**Available records**
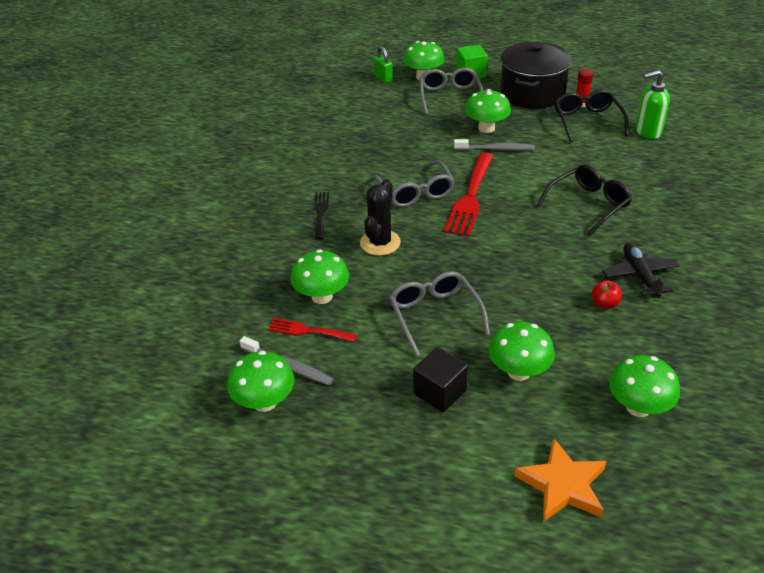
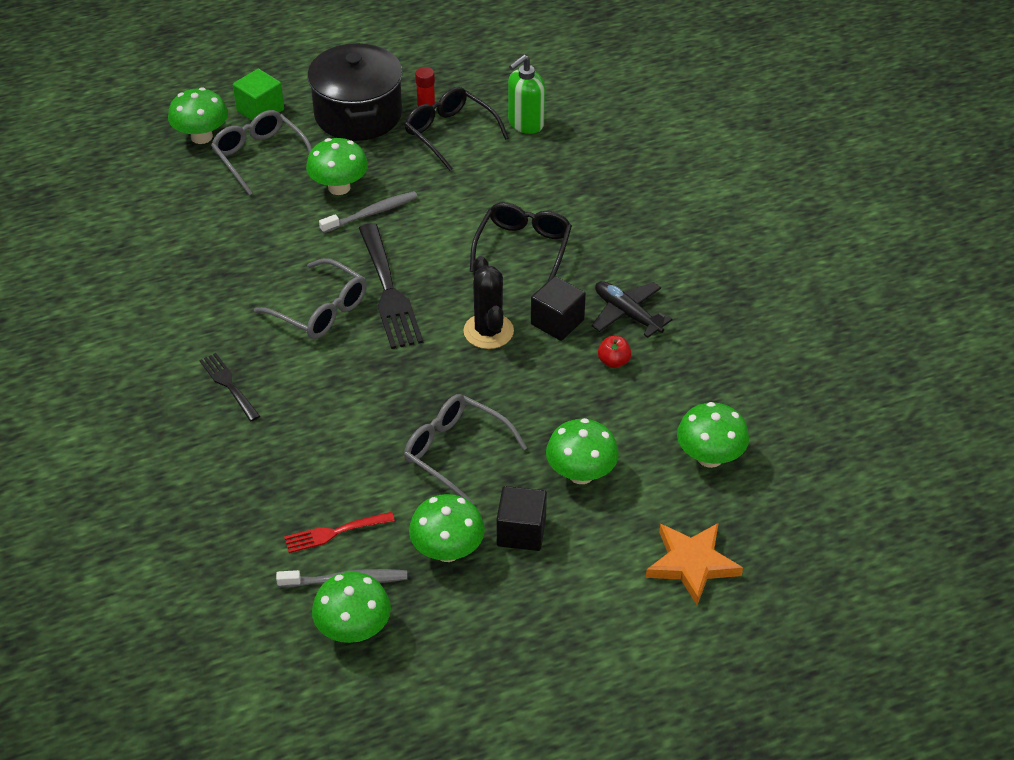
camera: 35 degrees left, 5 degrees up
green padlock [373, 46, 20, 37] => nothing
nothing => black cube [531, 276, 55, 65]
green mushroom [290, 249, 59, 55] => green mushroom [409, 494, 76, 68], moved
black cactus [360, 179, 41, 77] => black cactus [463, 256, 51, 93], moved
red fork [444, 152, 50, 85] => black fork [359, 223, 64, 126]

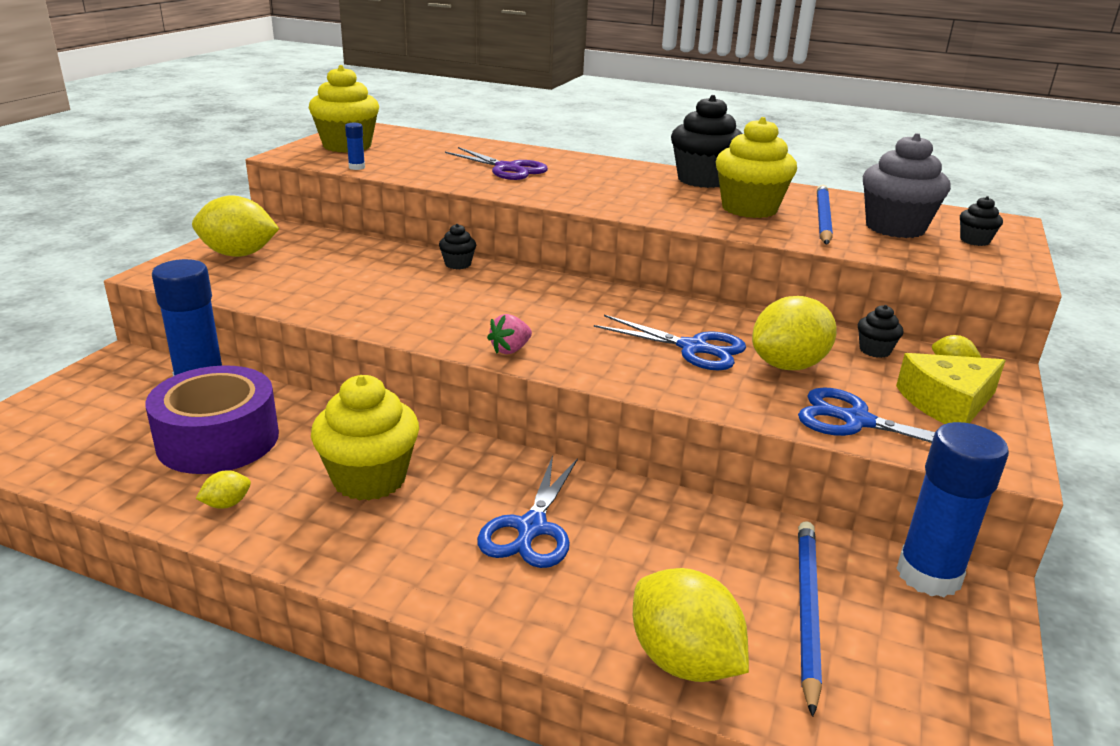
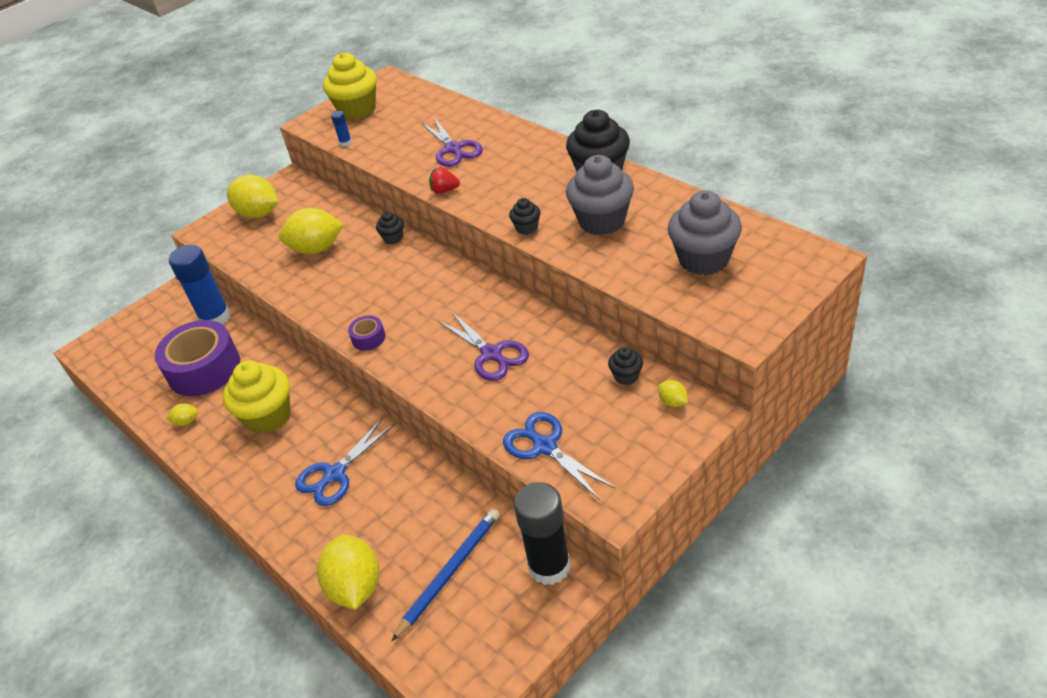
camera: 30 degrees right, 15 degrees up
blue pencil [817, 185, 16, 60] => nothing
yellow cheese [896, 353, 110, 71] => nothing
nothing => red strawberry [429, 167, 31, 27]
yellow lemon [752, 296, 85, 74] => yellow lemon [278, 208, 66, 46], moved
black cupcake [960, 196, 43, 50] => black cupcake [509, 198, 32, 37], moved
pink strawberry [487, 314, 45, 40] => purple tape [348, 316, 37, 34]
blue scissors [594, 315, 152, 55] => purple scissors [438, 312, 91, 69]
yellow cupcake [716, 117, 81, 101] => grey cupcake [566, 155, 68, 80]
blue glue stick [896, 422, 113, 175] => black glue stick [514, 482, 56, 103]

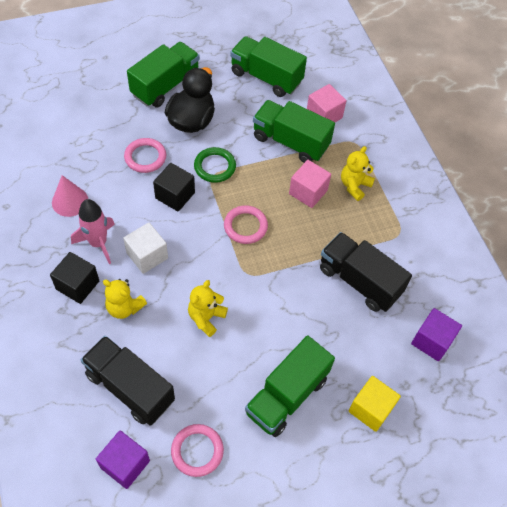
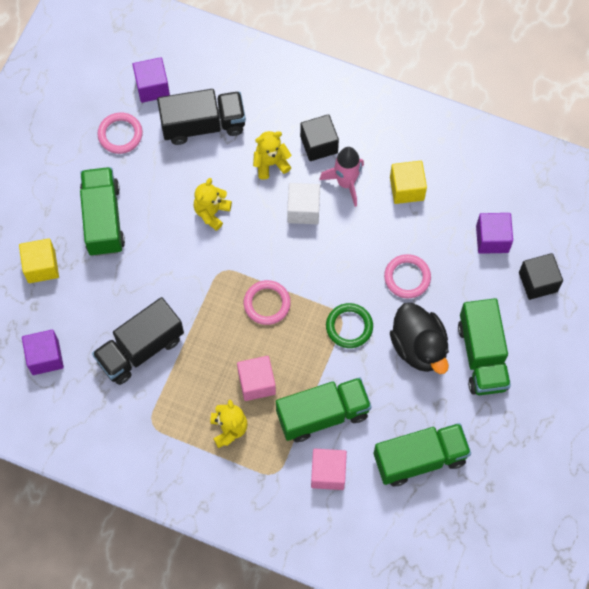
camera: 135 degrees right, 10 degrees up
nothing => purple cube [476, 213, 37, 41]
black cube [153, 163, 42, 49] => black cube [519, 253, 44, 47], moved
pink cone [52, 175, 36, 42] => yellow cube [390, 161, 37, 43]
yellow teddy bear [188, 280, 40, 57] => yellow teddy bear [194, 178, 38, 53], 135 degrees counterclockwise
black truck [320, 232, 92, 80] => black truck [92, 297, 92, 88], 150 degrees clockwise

**What you are asked to do**
In the listing above, each line with the word "green" is to be copied out.

**Written response**
green padlock [373, 46, 20, 37] => nothing
green mushroom [290, 249, 59, 55] => green mushroom [409, 494, 76, 68], moved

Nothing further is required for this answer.